- **WORK REQUIRED**: Every line of the data below is to be given again as it appears, with the images removed.

BEGIN RECORDS SUPPLIED

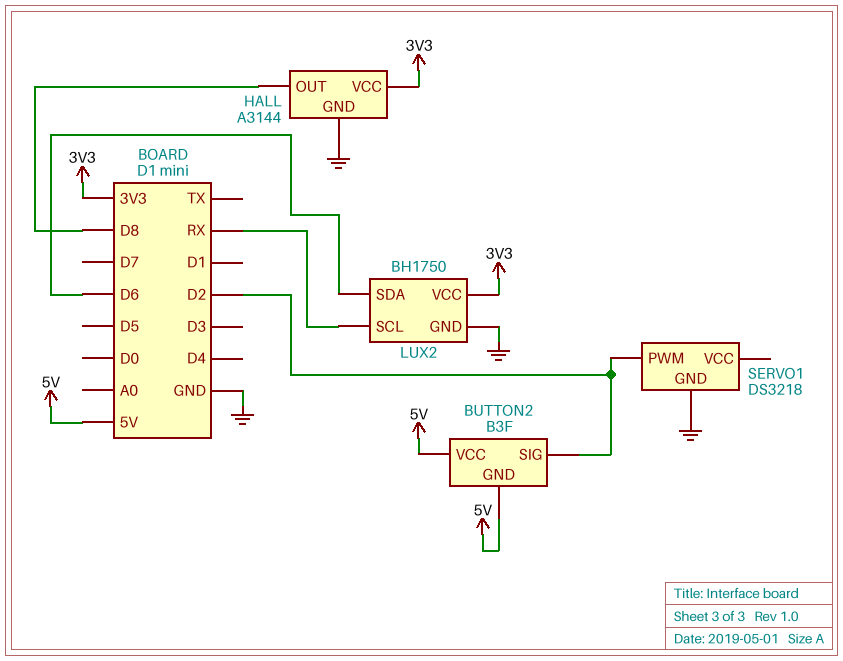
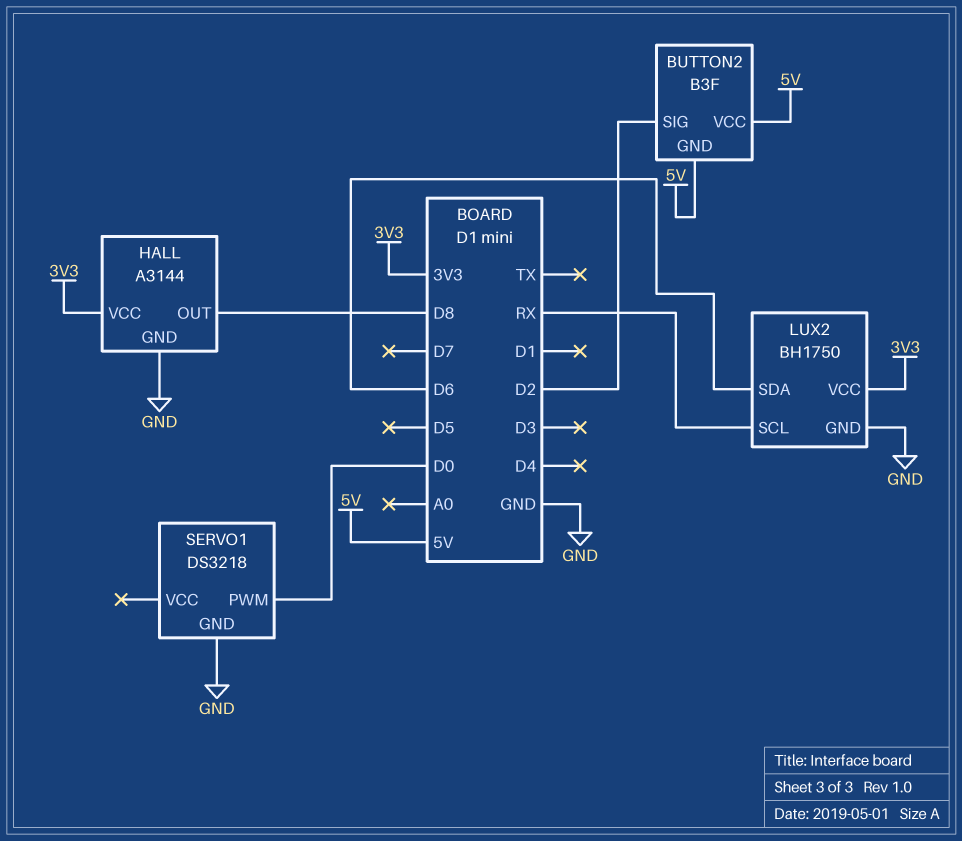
SERVO1 pin PWM: D2 -> D0

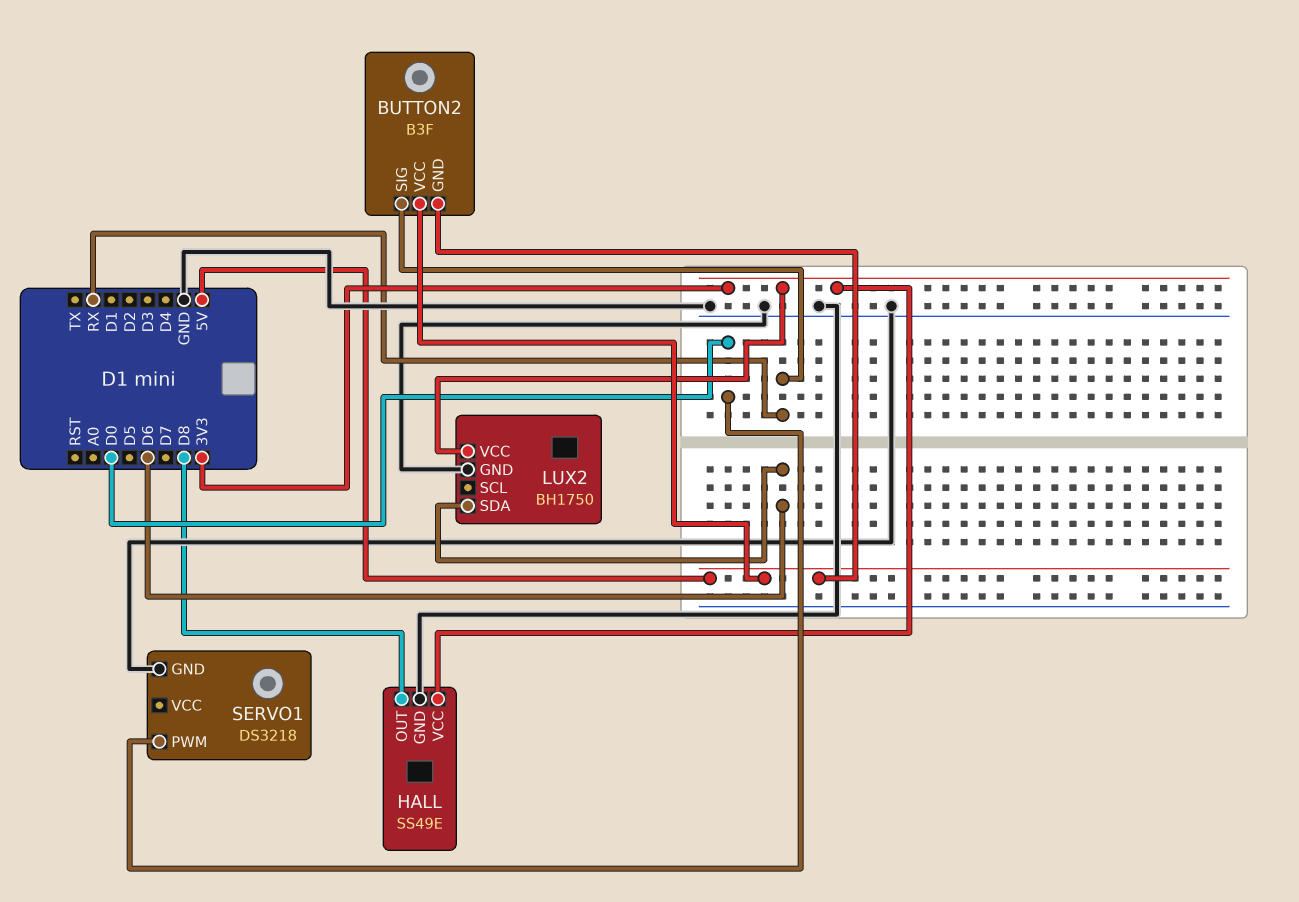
BUTTON2 pin SIG: D2 -> RX
HALL: A3144 -> SS49E
LUX2 pin SCL: RX -> none

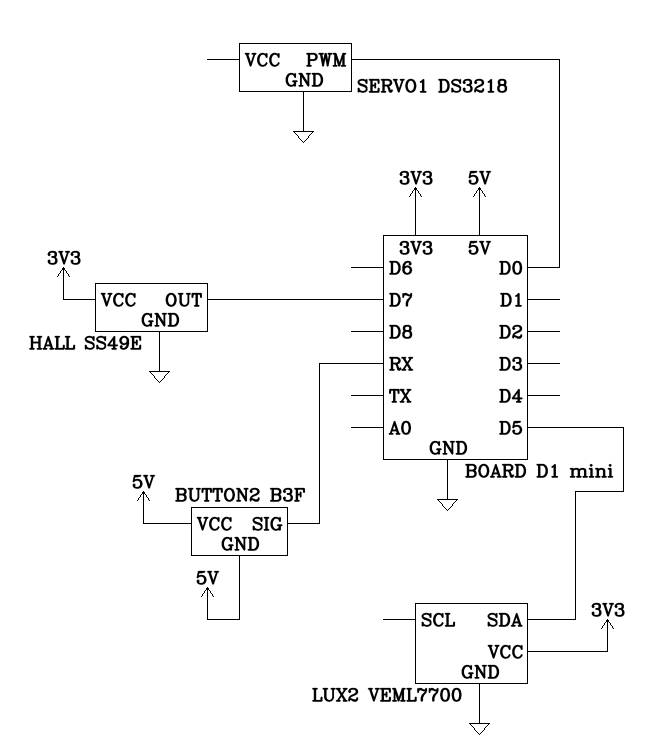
HALL pin OUT: D8 -> D7
LUX2: BH1750 -> VEML7700
LUX2 pin SDA: D6 -> D5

END RECORDS SUPPLIED

- **PROBLEM SOLUTION**:
SERVO1 pin PWM: D2 -> D0

BUTTON2 pin SIG: D2 -> RX
HALL: A3144 -> SS49E
LUX2 pin SCL: RX -> none

HALL pin OUT: D8 -> D7
LUX2: BH1750 -> VEML7700
LUX2 pin SDA: D6 -> D5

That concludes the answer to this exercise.